=== Data section ===

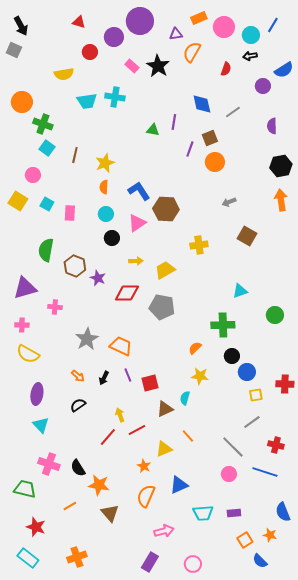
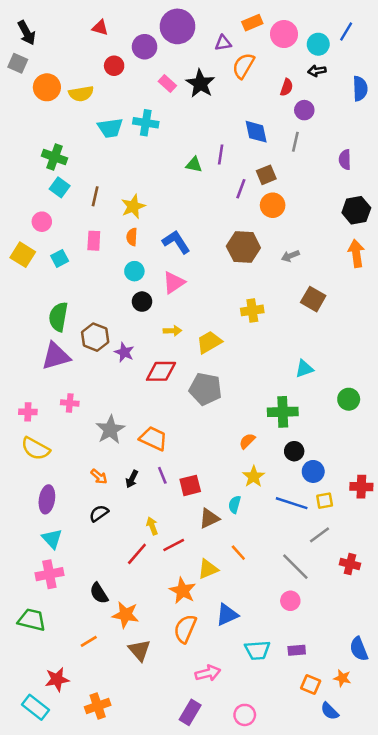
blue semicircle: (284, 70) -> (360, 89), turned -60
purple circle: (263, 86) -> (304, 110), moved
orange circle: (22, 102) -> (47, 87), moved
gray line: (233, 112) -> (295, 142), turned -42
cyan square: (47, 204) -> (60, 258), turned 32
brown hexagon: (166, 209) -> (243, 247), moved
pink rectangle: (70, 213) -> (94, 241), moved
purple triangle: (25, 288) -> (56, 356), moved
pink cross: (55, 307) -> (70, 403), moved
yellow star: (200, 376) -> (254, 477), turned 30
pink cross: (49, 464) -> (49, 574), moved, turned -30
orange star: (144, 466) -> (183, 591), size x1.5
blue line: (265, 472) -> (292, 503), moved
red star: (36, 527) -> (57, 679), moved, turned -30
orange square: (245, 540) -> (311, 684), turned -35

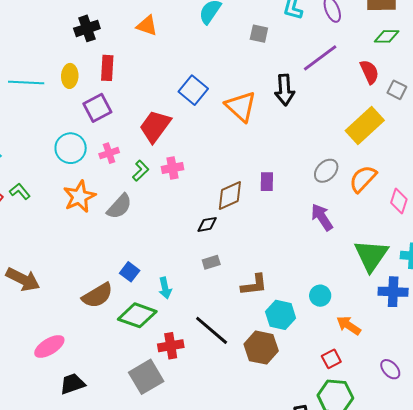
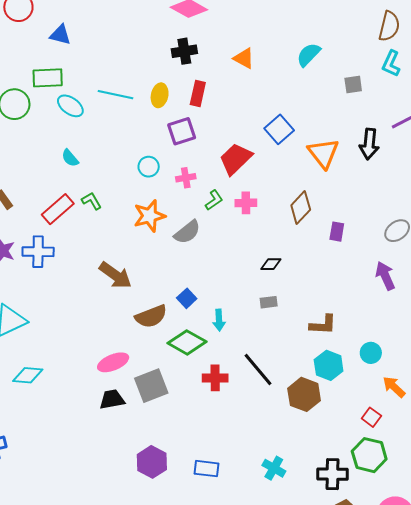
gray square: (259, 34) -> (353, 84), turned -30
cyan circle: (71, 148) -> (149, 167), size x0.7
brown diamond: (230, 196) -> (301, 207), moved, turned -32
brown arrow: (23, 279) -> (115, 275), moved
brown L-shape: (254, 285) -> (323, 325), moved
pink ellipse: (49, 346) -> (113, 362), moved
red square: (331, 359) -> (371, 417), turned -36
gray square: (146, 377) -> (151, 386), moved

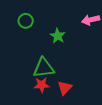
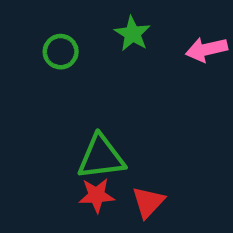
green star: (58, 36) -> (132, 34), moved

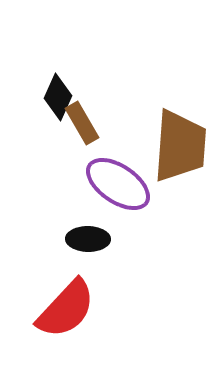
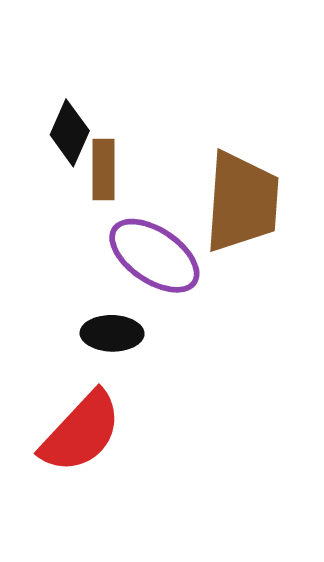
brown rectangle: (82, 123) -> (104, 170), turned 30

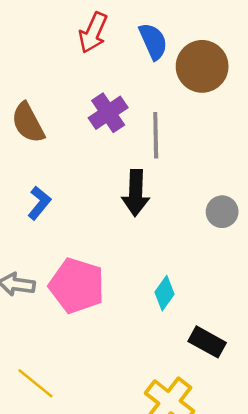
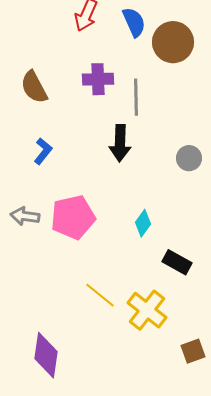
purple cross: (108, 113) -> (98, 79), turned 32
pink pentagon: (77, 286) -> (73, 217), turned -30
yellow line: (35, 383) -> (100, 295), moved

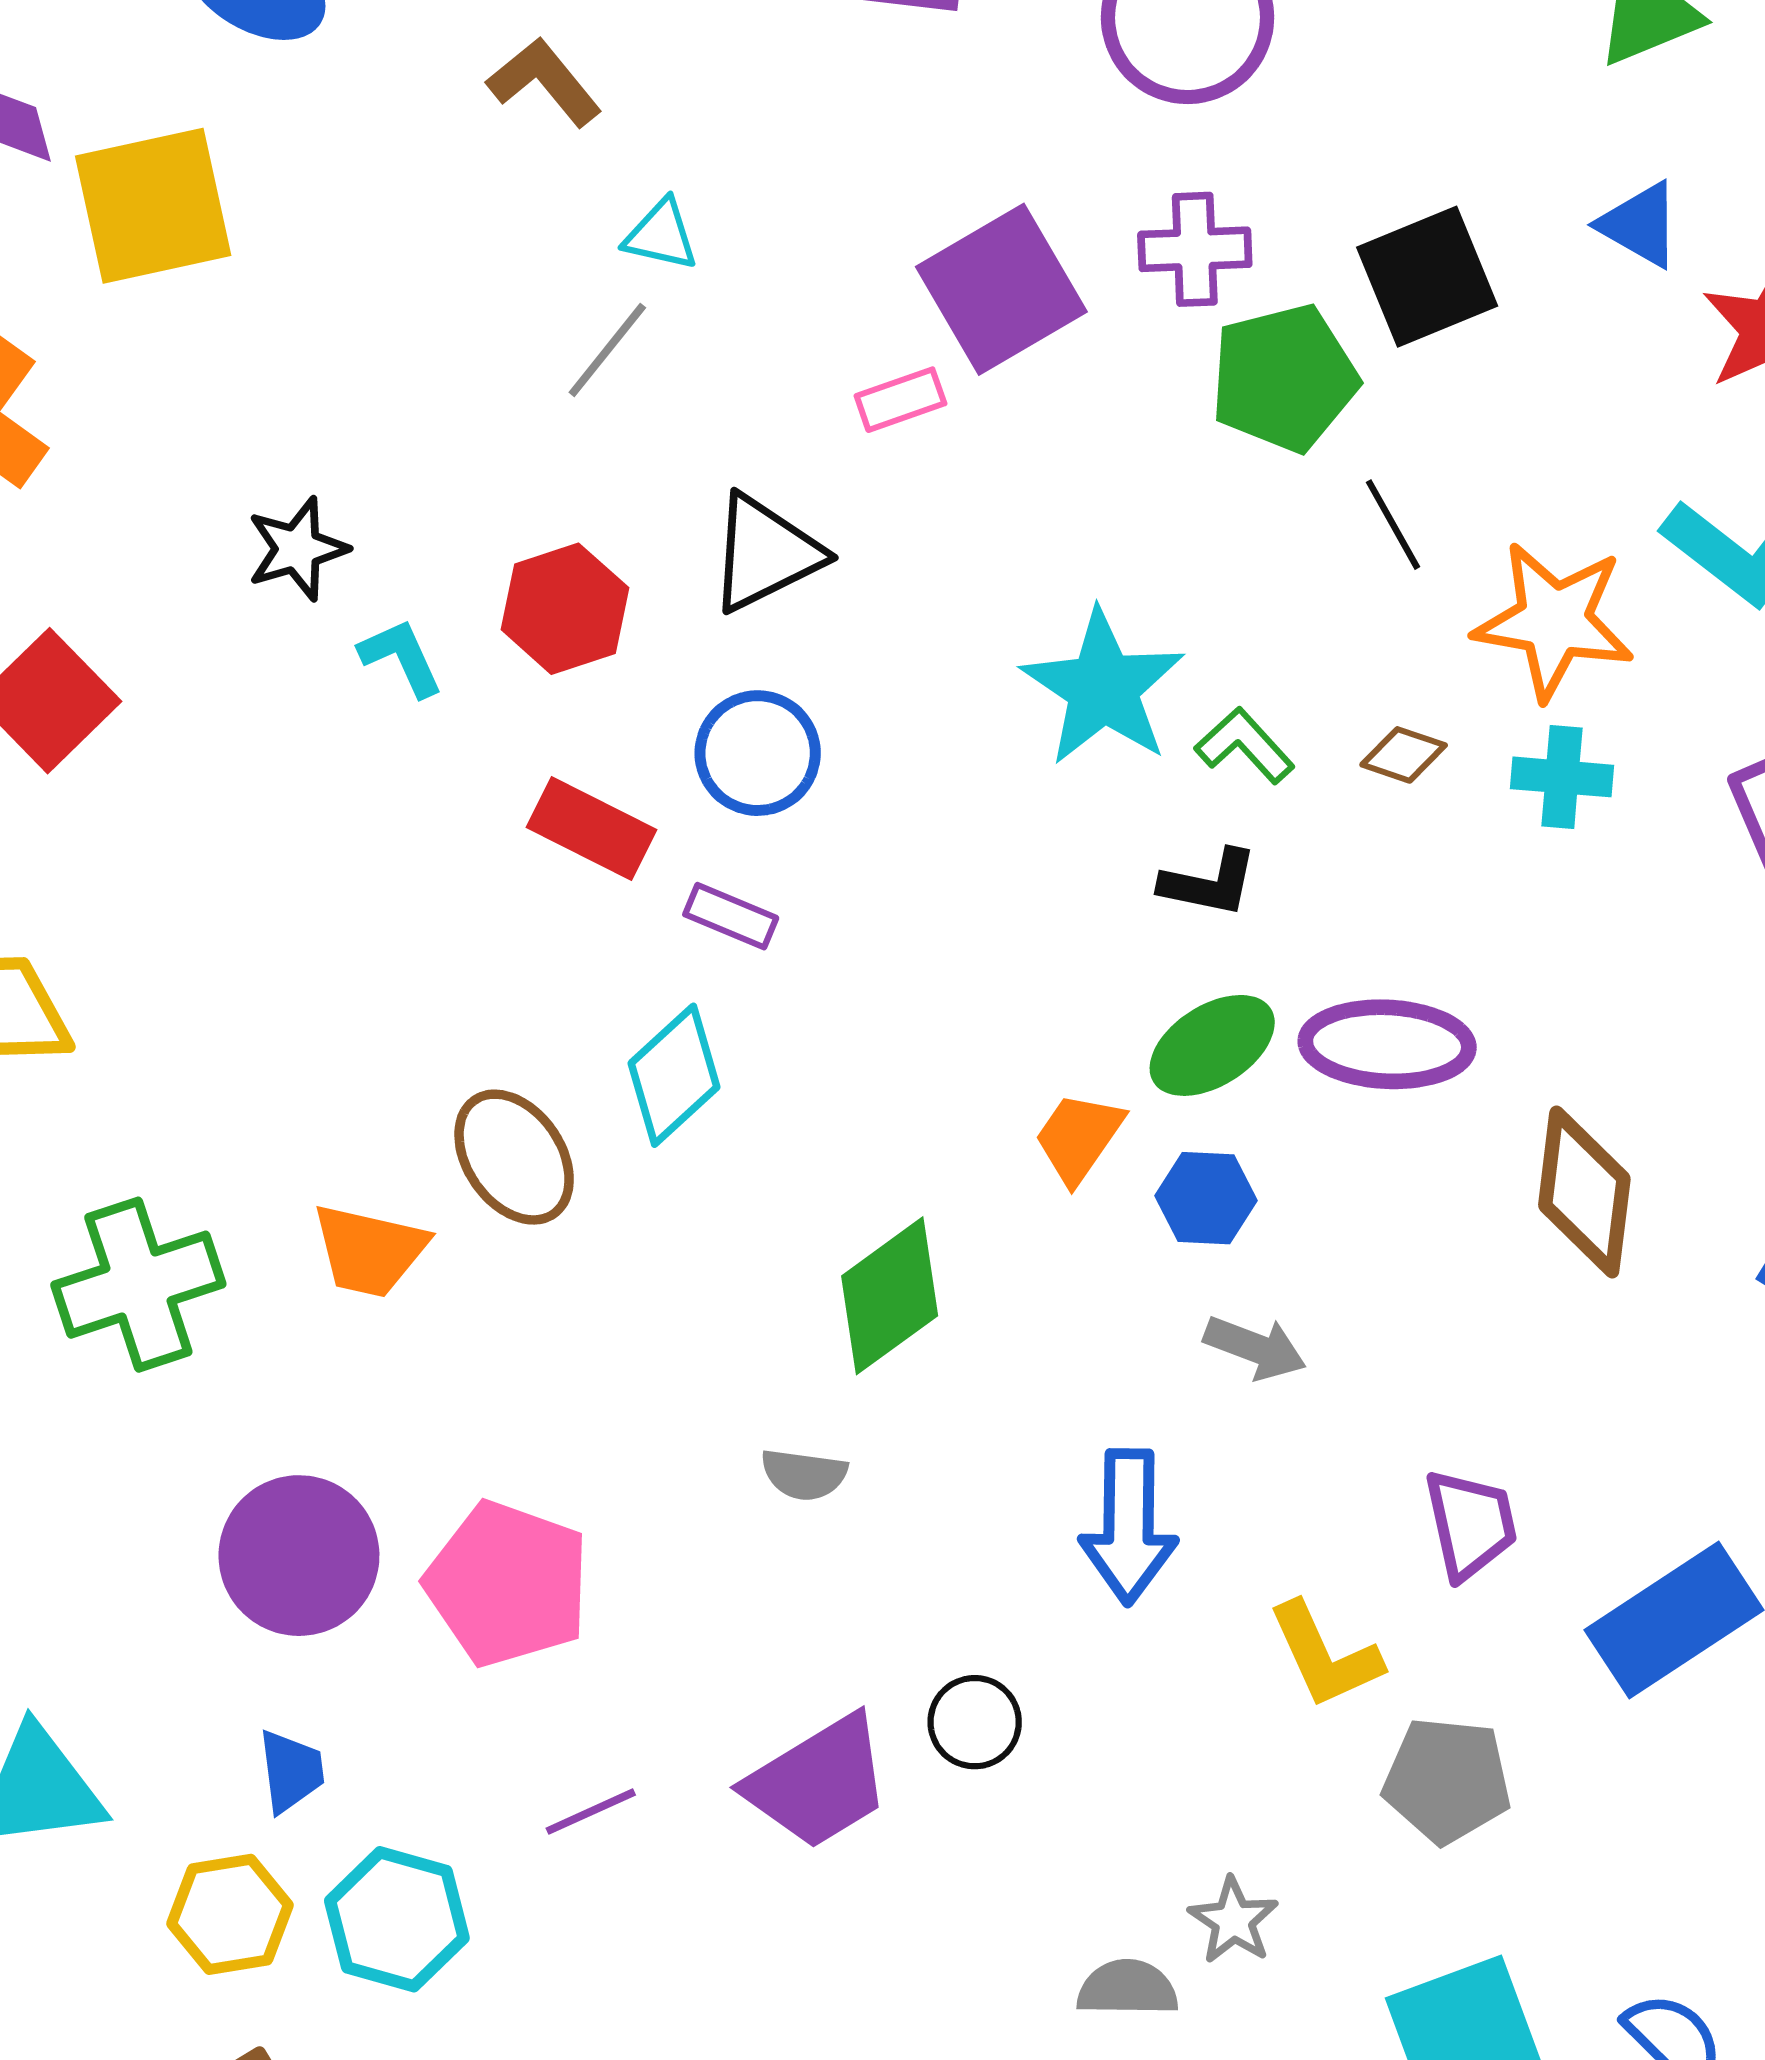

===

:: Task instructions ::
One exact copy of the data, no pictures: write it out line for line.

:: Completed exercise ::
blue semicircle: (284, 70) -> (360, 89), turned -60
purple circle: (263, 86) -> (304, 110), moved
orange circle: (22, 102) -> (47, 87), moved
gray line: (233, 112) -> (295, 142), turned -42
cyan square: (47, 204) -> (60, 258), turned 32
brown hexagon: (166, 209) -> (243, 247), moved
pink rectangle: (70, 213) -> (94, 241), moved
purple triangle: (25, 288) -> (56, 356), moved
pink cross: (55, 307) -> (70, 403), moved
yellow star: (200, 376) -> (254, 477), turned 30
pink cross: (49, 464) -> (49, 574), moved, turned -30
orange star: (144, 466) -> (183, 591), size x1.5
blue line: (265, 472) -> (292, 503), moved
red star: (36, 527) -> (57, 679), moved, turned -30
orange square: (245, 540) -> (311, 684), turned -35

gray square: (259, 34) -> (353, 84), turned -30
cyan circle: (71, 148) -> (149, 167), size x0.7
brown diamond: (230, 196) -> (301, 207), moved, turned -32
brown arrow: (23, 279) -> (115, 275), moved
brown L-shape: (254, 285) -> (323, 325), moved
pink ellipse: (49, 346) -> (113, 362), moved
red square: (331, 359) -> (371, 417), turned -36
gray square: (146, 377) -> (151, 386), moved

green star: (58, 36) -> (132, 34), moved

brown rectangle: (82, 123) -> (104, 170), turned 30

purple cross: (108, 113) -> (98, 79), turned 32
pink pentagon: (77, 286) -> (73, 217), turned -30
yellow line: (35, 383) -> (100, 295), moved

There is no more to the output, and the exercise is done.